WHAT TO DO: Everything from the line containing "camera: 50 degrees left, 0 degrees up" through the last line of the data below must be copied exactly, with no other lines included.
______
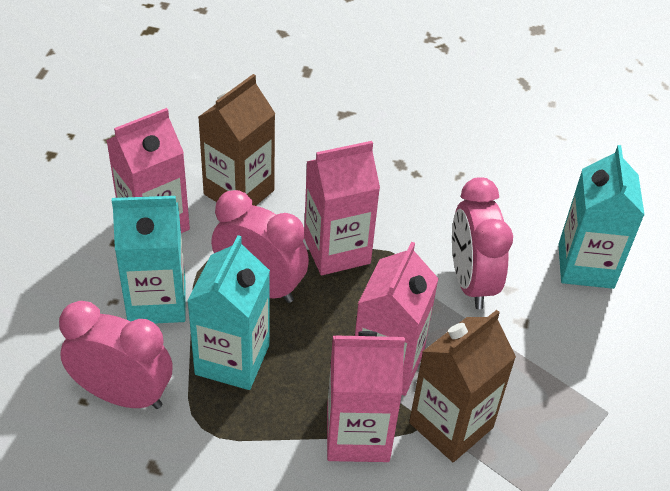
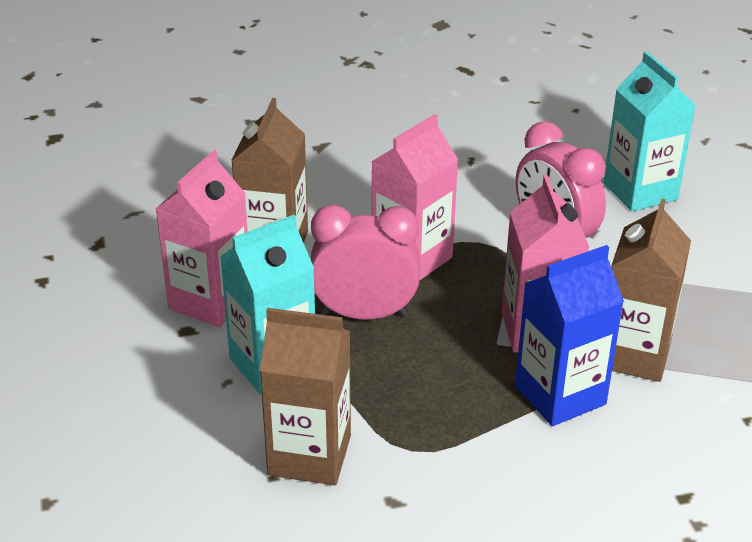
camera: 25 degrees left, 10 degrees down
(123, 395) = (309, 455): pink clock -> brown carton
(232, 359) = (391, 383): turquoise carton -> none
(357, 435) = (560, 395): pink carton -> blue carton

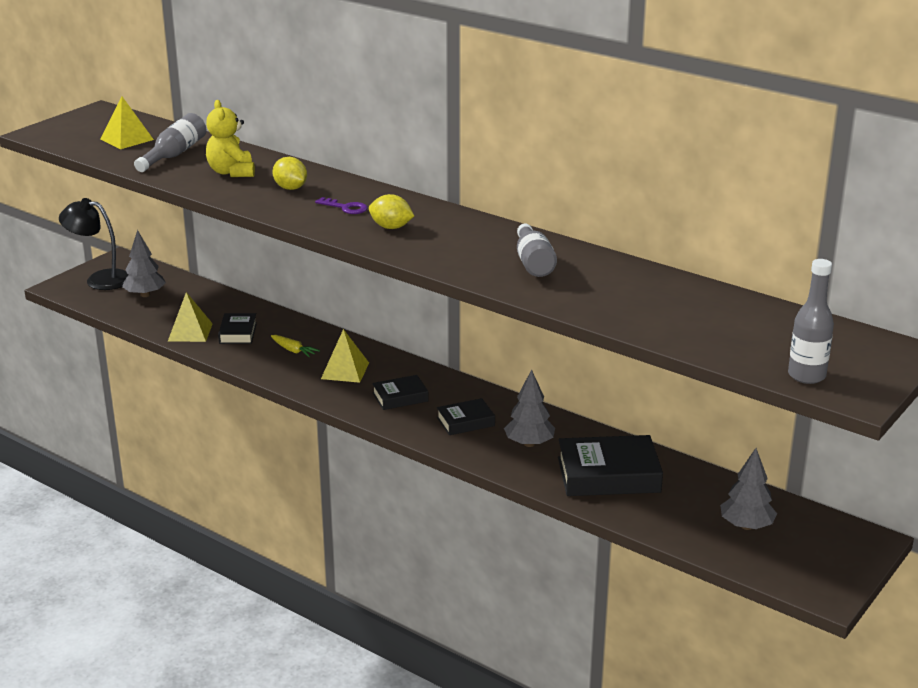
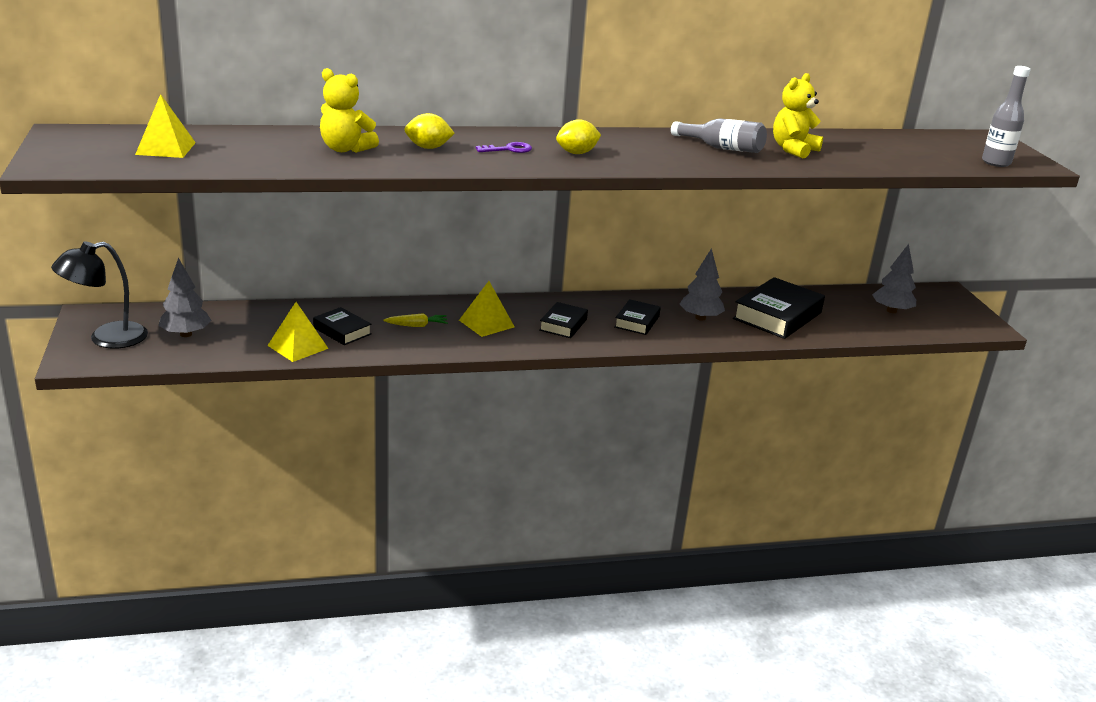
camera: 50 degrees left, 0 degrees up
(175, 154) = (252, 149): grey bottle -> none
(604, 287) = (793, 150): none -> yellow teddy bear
______
RESULT OF THE EXERCISE:
camera: 50 degrees left, 0 degrees up
(175, 154) = (252, 149): grey bottle -> none
(604, 287) = (793, 150): none -> yellow teddy bear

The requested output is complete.